**** RAW DATA

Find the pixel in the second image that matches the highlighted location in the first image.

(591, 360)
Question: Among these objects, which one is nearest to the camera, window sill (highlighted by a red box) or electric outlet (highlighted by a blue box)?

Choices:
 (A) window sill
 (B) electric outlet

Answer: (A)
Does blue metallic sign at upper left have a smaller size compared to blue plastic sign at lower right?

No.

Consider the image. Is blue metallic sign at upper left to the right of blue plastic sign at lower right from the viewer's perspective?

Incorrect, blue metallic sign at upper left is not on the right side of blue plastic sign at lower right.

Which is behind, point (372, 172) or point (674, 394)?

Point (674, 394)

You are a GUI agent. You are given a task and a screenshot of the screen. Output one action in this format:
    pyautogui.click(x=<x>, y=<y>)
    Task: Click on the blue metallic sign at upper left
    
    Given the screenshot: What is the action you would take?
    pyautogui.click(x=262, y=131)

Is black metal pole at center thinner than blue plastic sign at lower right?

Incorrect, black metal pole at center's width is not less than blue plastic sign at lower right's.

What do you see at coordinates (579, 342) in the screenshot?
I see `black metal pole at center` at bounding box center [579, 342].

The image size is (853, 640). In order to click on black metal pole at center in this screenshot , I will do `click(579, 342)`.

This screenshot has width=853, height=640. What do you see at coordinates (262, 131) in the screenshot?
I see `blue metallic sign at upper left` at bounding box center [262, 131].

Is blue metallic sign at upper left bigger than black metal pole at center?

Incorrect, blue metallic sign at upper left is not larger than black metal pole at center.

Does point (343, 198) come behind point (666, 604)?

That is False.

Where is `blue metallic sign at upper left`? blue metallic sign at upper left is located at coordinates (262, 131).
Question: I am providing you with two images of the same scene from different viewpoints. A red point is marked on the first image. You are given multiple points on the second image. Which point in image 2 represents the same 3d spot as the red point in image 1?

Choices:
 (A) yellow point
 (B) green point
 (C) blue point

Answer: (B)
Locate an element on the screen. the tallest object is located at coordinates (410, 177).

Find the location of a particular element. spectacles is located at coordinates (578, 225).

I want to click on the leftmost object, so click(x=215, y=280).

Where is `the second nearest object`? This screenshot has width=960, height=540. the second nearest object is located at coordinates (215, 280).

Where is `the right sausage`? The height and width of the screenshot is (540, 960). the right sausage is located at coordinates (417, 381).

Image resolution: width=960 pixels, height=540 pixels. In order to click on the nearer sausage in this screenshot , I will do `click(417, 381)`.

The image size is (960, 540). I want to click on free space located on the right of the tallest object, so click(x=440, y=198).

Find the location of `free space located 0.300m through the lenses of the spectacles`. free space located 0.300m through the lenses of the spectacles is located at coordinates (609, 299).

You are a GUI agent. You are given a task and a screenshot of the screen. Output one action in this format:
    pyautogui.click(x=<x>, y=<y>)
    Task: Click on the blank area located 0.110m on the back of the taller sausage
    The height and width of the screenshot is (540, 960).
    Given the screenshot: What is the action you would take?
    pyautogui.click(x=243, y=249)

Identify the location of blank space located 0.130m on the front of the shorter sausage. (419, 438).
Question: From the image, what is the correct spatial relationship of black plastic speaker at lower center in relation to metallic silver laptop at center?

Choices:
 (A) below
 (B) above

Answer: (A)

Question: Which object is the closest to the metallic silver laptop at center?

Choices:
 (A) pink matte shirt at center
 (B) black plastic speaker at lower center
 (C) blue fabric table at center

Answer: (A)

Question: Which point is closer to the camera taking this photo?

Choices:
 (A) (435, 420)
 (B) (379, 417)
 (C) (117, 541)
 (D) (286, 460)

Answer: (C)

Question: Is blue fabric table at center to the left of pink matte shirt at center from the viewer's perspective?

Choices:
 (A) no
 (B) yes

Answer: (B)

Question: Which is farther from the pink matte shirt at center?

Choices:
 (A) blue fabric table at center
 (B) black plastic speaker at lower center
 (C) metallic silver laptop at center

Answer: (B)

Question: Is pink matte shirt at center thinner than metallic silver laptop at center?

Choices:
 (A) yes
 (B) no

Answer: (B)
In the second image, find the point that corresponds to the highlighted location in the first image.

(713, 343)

********

## EXERCISE DETAILS:
Recast everything in the listing above, from the line containing "Question: Is blue" down to the last line of the listing, as a Markdown table with the columns Row and Line, skipping blank lines.

## OUTPUT OF THE EXERCISE:
| Row | Line |
|---|---|
| 1 | Question: Is blue fabric table at center to the left of pink matte shirt at center from the viewer's perspective? |
| 2 | Choices: |
| 3 |  (A) no |
| 4 |  (B) yes |
| 5 | Answer: (B) |
| 6 | Question: Which is farther from the pink matte shirt at center? |
| 7 | Choices: |
| 8 |  (A) blue fabric table at center |
| 9 |  (B) black plastic speaker at lower center |
| 10 |  (C) metallic silver laptop at center |
| 11 | Answer: (B) |
| 12 | Question: Is pink matte shirt at center thinner than metallic silver laptop at center? |
| 13 | Choices: |
| 14 |  (A) yes |
| 15 |  (B) no |
| 16 | Answer: (B) |
| 17 | In the second image, find the point that corresponds to the highlighted location in the first image. |
| 18 | (713, 343) |